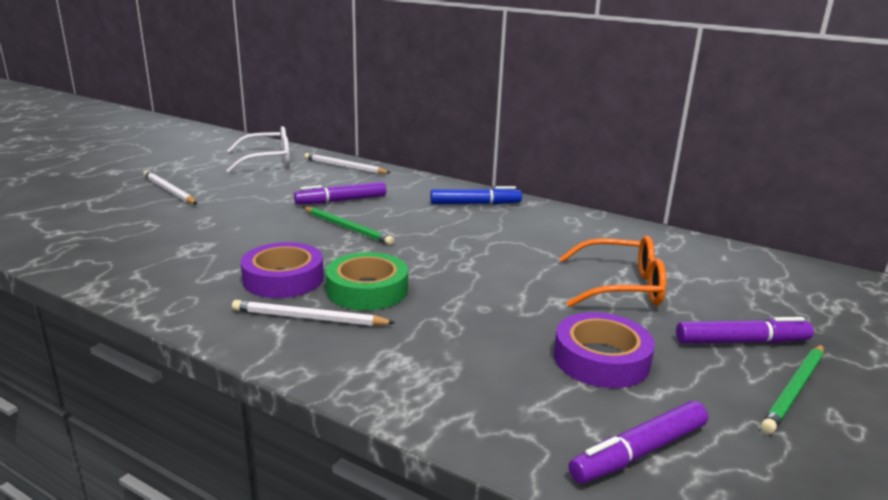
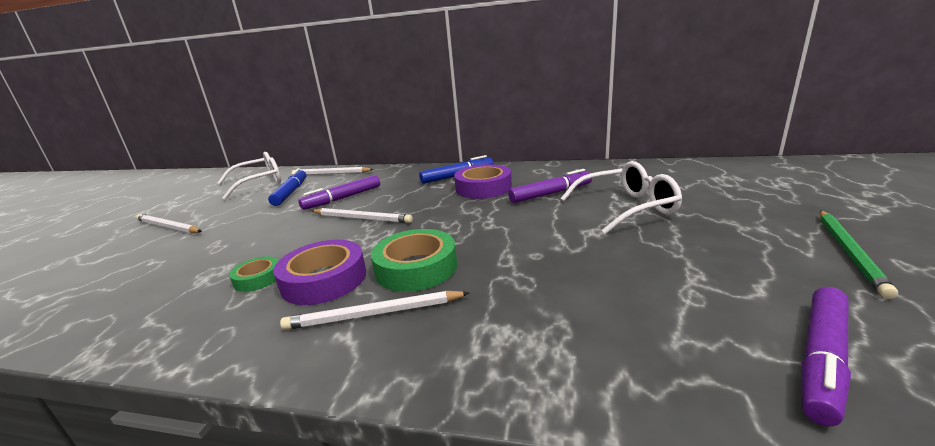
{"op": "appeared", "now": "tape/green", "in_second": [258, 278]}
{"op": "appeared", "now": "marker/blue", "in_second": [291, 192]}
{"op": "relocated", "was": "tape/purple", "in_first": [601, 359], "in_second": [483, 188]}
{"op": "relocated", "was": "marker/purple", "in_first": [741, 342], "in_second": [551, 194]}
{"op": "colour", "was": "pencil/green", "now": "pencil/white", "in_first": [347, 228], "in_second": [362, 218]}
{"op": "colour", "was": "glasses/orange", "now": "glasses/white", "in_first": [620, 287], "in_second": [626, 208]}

● Your assignment
Recopy the full listing exactly, passing over any picture.

● Exercise response
{"op": "appeared", "now": "tape/green", "in_second": [258, 278]}
{"op": "appeared", "now": "marker/blue", "in_second": [291, 192]}
{"op": "relocated", "was": "tape/purple", "in_first": [601, 359], "in_second": [483, 188]}
{"op": "relocated", "was": "marker/purple", "in_first": [741, 342], "in_second": [551, 194]}
{"op": "colour", "was": "pencil/green", "now": "pencil/white", "in_first": [347, 228], "in_second": [362, 218]}
{"op": "colour", "was": "glasses/orange", "now": "glasses/white", "in_first": [620, 287], "in_second": [626, 208]}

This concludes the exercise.